## MATERIAL PROVIDED
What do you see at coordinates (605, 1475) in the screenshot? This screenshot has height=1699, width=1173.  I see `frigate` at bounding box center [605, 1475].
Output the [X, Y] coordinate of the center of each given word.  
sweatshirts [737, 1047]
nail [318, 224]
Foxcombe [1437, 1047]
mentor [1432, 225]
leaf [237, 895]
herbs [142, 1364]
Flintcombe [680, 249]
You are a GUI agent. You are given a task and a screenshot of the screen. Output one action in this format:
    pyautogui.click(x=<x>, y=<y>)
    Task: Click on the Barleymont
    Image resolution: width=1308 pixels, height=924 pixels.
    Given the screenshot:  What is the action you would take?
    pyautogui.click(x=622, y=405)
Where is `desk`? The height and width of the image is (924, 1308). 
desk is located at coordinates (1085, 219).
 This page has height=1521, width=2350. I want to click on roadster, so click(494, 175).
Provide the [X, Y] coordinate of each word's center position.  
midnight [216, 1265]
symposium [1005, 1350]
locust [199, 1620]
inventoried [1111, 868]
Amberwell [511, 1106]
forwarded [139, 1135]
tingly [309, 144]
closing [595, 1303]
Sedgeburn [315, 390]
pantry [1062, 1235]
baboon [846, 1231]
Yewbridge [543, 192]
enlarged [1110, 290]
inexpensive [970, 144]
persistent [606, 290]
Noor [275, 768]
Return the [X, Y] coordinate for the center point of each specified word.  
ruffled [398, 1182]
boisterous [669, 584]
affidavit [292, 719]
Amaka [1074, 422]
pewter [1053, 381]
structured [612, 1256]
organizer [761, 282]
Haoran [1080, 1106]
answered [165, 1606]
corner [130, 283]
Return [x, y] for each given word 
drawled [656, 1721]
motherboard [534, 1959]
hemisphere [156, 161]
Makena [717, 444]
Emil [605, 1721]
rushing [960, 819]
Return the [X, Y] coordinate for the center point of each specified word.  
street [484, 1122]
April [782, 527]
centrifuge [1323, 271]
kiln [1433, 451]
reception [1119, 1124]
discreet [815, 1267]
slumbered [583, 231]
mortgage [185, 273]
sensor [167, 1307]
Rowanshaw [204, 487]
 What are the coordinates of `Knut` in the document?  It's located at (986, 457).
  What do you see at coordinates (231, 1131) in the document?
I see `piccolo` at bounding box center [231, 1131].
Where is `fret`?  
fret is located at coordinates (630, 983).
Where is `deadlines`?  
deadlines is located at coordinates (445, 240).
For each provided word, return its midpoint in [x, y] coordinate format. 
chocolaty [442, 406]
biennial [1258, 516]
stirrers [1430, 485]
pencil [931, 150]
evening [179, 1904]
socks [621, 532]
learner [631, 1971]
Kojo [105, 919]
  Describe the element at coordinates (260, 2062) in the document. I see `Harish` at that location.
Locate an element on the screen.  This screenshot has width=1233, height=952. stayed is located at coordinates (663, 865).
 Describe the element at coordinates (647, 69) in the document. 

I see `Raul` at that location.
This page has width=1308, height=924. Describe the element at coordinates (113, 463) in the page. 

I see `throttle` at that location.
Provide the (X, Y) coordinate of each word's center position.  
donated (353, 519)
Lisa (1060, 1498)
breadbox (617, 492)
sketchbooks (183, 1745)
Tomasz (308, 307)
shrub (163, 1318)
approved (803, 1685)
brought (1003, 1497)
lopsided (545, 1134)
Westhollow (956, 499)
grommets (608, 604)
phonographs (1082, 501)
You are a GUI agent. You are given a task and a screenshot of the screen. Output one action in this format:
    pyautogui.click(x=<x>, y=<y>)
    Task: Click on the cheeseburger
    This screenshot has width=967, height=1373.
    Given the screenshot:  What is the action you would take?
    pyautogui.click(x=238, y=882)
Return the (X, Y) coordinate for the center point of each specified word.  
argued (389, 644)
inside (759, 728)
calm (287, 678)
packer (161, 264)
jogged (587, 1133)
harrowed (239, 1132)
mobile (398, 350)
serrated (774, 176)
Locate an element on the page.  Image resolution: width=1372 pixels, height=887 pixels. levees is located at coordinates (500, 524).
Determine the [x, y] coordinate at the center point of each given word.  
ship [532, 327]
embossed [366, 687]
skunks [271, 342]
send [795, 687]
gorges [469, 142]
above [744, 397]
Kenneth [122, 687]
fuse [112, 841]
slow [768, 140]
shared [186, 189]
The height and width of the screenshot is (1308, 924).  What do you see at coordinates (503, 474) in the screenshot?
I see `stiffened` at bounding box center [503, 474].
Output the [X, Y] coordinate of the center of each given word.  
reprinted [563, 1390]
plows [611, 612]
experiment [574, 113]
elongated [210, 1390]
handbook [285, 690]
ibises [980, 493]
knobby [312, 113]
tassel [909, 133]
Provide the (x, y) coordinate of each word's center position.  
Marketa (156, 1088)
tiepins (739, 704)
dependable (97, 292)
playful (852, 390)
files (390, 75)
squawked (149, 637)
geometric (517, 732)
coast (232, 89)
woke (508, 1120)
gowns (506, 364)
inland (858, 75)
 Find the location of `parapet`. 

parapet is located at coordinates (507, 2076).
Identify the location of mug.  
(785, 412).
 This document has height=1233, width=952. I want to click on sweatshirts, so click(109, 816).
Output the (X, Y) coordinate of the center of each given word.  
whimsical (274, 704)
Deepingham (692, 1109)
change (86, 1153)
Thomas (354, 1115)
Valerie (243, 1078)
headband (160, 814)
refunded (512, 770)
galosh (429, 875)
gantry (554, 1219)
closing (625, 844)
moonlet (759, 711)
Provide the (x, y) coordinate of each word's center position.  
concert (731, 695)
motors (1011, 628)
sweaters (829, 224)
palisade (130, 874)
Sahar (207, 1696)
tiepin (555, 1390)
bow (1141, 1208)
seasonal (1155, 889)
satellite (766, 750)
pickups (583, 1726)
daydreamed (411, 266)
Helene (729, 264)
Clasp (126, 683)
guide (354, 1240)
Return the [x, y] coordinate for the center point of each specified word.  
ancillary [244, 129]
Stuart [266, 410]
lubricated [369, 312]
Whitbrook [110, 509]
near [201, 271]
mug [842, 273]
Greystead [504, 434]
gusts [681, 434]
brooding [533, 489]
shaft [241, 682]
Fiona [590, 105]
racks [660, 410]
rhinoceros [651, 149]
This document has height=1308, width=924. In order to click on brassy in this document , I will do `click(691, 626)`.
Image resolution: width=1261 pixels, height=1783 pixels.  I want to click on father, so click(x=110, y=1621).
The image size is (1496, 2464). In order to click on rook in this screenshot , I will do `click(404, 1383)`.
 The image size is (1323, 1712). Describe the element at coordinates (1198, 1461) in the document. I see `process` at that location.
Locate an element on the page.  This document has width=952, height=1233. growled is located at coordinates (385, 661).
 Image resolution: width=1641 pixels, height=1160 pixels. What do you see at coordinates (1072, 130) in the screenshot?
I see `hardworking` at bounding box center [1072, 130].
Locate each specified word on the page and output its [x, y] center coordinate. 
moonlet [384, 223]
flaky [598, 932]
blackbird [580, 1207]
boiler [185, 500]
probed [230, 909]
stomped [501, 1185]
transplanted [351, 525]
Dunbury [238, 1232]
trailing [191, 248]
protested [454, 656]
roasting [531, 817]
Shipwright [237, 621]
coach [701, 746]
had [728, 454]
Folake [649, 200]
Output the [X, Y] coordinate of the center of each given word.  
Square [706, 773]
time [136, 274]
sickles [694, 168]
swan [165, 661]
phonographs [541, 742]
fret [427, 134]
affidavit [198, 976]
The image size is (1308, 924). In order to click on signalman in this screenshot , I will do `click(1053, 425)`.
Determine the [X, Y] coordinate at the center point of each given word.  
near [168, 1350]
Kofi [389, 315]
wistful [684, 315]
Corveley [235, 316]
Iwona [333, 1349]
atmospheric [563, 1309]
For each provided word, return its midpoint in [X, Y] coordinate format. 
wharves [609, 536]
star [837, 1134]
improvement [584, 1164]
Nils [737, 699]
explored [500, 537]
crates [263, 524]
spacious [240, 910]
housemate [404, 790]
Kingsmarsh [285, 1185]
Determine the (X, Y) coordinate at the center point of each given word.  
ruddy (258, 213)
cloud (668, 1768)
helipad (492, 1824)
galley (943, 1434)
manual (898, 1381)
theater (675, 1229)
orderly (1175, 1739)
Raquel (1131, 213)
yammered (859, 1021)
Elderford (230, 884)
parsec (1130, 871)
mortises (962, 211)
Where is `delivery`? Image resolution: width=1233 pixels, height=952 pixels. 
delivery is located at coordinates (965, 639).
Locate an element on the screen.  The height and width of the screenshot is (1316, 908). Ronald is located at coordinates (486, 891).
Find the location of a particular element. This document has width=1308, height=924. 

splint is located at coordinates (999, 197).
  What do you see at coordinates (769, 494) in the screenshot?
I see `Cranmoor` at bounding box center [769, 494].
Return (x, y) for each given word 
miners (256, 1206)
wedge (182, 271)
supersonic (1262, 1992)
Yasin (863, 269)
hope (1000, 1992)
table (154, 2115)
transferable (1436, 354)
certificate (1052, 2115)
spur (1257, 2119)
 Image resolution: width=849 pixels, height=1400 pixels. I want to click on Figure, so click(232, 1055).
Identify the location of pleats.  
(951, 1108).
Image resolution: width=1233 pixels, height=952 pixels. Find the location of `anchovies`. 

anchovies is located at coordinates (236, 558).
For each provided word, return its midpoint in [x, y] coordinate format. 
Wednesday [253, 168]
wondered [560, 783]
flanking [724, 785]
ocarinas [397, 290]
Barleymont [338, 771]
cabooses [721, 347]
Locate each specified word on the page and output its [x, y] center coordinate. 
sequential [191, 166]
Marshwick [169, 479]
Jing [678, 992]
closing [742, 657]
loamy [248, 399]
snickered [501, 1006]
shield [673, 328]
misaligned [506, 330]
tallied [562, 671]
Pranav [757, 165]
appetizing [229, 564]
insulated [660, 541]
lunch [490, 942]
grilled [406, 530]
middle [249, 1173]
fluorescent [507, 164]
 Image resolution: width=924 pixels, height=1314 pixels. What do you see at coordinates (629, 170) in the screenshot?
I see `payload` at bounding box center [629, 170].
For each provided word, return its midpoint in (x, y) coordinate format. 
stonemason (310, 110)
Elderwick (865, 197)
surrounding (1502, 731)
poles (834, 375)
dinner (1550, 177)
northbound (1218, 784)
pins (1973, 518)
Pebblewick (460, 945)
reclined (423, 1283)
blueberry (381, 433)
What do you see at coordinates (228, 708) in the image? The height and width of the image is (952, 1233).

## EXERCISE OBJECTIVE
Update the lines starting at the first one and ending at the line with "inventoried [1111, 868]" by changing "sweatshirts" to "hoodies" and leaving everything else unchanged. Return only those lines.

## COMPLETED EXERCISE
What do you see at coordinates (605, 1475) in the screenshot? This screenshot has height=1699, width=1173.  I see `frigate` at bounding box center [605, 1475].
Output the [X, Y] coordinate of the center of each given word.  
hoodies [737, 1047]
nail [318, 224]
Foxcombe [1437, 1047]
mentor [1432, 225]
leaf [237, 895]
herbs [142, 1364]
Flintcombe [680, 249]
You are a GUI agent. You are given a task and a screenshot of the screen. Output one action in this format:
    pyautogui.click(x=<x>, y=<y>)
    Task: Click on the Barleymont
    Image resolution: width=1308 pixels, height=924 pixels.
    Given the screenshot:  What is the action you would take?
    pyautogui.click(x=622, y=405)
Where is `desk`? The height and width of the image is (924, 1308). 
desk is located at coordinates (1085, 219).
 This page has height=1521, width=2350. I want to click on roadster, so click(494, 175).
Provide the [X, Y] coordinate of each word's center position.  
midnight [216, 1265]
symposium [1005, 1350]
locust [199, 1620]
inventoried [1111, 868]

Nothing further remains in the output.